TASK INPUT >>
════════════════════

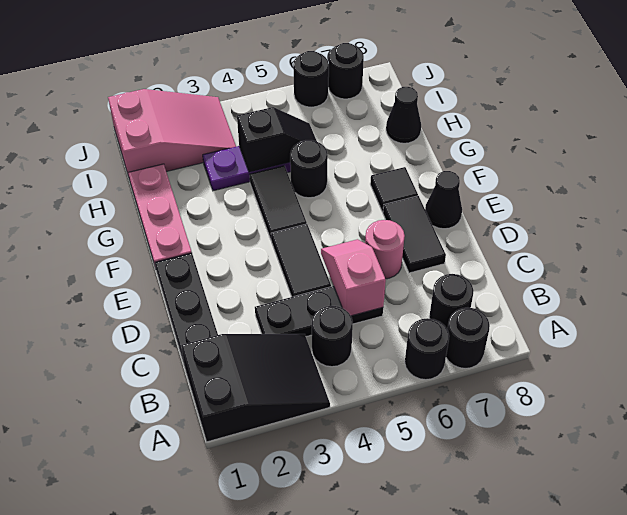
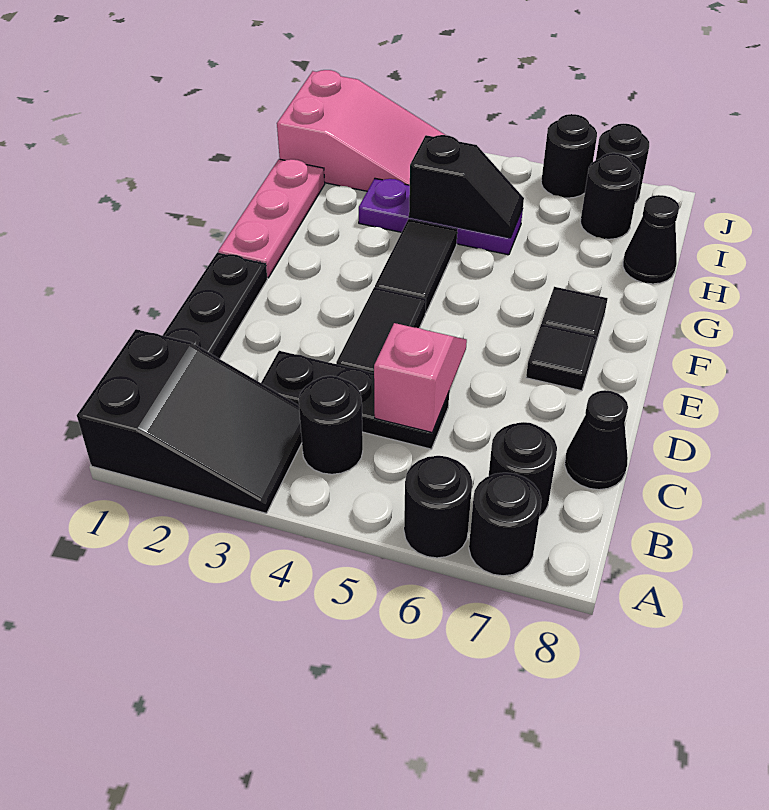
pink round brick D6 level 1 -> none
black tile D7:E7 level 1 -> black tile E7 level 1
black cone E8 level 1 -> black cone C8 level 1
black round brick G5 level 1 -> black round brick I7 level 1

════════════════════

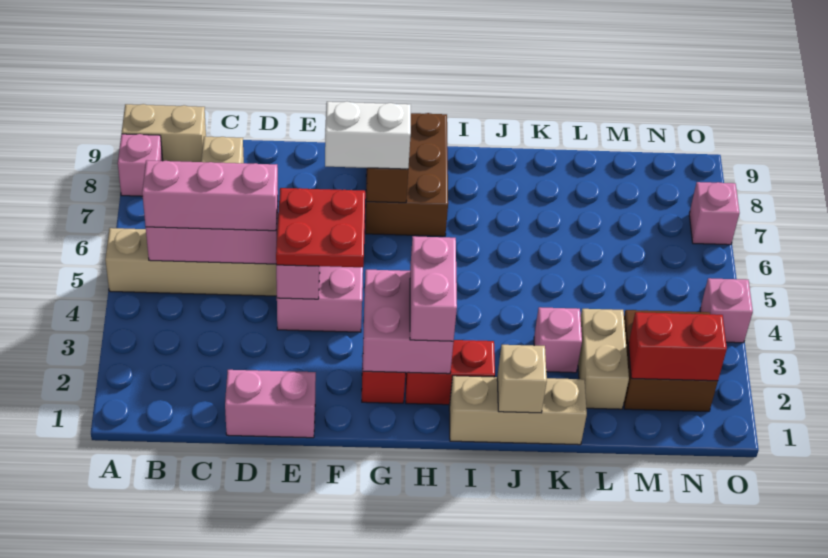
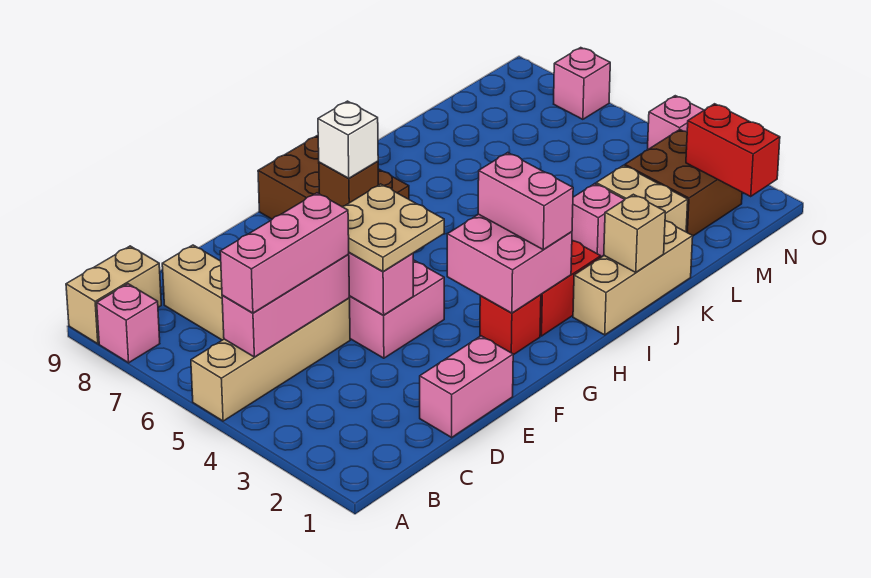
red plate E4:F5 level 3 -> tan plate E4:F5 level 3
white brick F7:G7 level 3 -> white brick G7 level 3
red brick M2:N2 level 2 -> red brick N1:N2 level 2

════════════════════

REQUIRED WORK >> Give back, word for word, only the lines above from the line holding "white brick F7:G7" to the line holding "red brick M2:N2", both included.

RESULT >>
white brick F7:G7 level 3 -> white brick G7 level 3
red brick M2:N2 level 2 -> red brick N1:N2 level 2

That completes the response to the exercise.